▸ **Your assignment**
Up to and including the line with "The grey zapegen", restate the records below word for word, beginning with their first line.

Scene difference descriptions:
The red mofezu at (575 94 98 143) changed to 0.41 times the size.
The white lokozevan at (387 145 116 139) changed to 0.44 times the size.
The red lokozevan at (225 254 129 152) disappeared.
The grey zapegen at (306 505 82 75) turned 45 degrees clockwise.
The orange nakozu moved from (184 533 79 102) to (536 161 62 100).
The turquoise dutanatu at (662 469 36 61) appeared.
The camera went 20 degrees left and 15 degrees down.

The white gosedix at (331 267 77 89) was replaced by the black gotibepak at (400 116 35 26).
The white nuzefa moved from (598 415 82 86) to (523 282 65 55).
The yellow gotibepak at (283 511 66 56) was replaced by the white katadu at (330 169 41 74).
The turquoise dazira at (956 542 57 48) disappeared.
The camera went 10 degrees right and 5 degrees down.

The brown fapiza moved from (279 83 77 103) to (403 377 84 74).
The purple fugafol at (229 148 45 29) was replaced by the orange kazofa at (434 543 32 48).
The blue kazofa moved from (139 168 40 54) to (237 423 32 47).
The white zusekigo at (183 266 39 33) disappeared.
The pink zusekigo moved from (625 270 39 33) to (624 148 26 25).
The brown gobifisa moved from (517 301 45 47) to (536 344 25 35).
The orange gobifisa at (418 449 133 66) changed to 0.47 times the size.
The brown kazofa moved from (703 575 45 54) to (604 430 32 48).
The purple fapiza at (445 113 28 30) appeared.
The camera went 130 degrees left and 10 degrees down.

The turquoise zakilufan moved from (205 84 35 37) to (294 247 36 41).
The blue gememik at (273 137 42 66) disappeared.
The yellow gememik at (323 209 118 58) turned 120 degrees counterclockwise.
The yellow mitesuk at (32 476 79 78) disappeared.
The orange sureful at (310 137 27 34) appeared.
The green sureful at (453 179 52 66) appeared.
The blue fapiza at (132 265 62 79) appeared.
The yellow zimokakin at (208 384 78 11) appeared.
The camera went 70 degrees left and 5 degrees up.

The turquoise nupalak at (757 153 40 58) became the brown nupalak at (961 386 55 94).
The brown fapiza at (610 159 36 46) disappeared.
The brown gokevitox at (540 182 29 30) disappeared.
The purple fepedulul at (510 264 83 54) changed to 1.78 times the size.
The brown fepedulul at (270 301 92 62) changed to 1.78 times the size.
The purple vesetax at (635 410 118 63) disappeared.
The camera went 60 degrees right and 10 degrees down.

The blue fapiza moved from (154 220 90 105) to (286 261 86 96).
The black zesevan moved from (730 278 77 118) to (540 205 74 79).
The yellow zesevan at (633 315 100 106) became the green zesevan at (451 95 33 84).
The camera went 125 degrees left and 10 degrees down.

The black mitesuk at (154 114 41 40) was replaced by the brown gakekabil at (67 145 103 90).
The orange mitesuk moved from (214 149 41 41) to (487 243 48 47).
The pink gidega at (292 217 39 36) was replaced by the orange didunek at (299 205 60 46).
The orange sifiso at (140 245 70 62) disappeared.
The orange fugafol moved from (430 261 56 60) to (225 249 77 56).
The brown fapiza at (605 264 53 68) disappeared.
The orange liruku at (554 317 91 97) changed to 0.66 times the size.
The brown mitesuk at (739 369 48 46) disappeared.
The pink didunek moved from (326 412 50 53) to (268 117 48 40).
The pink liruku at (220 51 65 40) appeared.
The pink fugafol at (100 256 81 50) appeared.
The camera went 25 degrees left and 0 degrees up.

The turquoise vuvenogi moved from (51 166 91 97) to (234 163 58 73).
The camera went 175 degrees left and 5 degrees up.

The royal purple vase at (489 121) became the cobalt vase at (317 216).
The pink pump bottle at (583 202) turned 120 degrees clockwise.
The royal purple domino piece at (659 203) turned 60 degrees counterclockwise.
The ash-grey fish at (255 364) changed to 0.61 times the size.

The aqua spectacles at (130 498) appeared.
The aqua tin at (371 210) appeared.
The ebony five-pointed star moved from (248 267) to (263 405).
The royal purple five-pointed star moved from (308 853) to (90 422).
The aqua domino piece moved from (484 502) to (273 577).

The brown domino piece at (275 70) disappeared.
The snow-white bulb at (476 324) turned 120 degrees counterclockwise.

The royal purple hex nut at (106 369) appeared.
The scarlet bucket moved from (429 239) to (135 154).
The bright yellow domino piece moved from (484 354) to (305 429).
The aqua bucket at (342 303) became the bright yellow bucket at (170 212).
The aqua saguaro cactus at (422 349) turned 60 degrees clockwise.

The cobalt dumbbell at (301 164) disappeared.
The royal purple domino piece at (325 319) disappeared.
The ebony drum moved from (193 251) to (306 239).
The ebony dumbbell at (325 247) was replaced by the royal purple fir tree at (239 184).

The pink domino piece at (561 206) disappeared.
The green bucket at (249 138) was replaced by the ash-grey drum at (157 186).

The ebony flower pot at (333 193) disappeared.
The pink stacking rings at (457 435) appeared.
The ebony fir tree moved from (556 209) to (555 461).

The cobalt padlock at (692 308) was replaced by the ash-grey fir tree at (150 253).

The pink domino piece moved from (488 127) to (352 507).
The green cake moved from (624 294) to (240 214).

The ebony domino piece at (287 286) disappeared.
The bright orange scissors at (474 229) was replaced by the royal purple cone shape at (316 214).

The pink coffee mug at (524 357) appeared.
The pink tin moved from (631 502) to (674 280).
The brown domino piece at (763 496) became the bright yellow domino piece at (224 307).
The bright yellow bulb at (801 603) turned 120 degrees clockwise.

▸ **Reply to the task**
The red mofezu at (575 94 98 143) changed to 0.41 times the size.
The white lokozevan at (387 145 116 139) changed to 0.44 times the size.
The red lokozevan at (225 254 129 152) disappeared.
The grey zapegen at (306 505 82 75) turned 45 degrees clockwise.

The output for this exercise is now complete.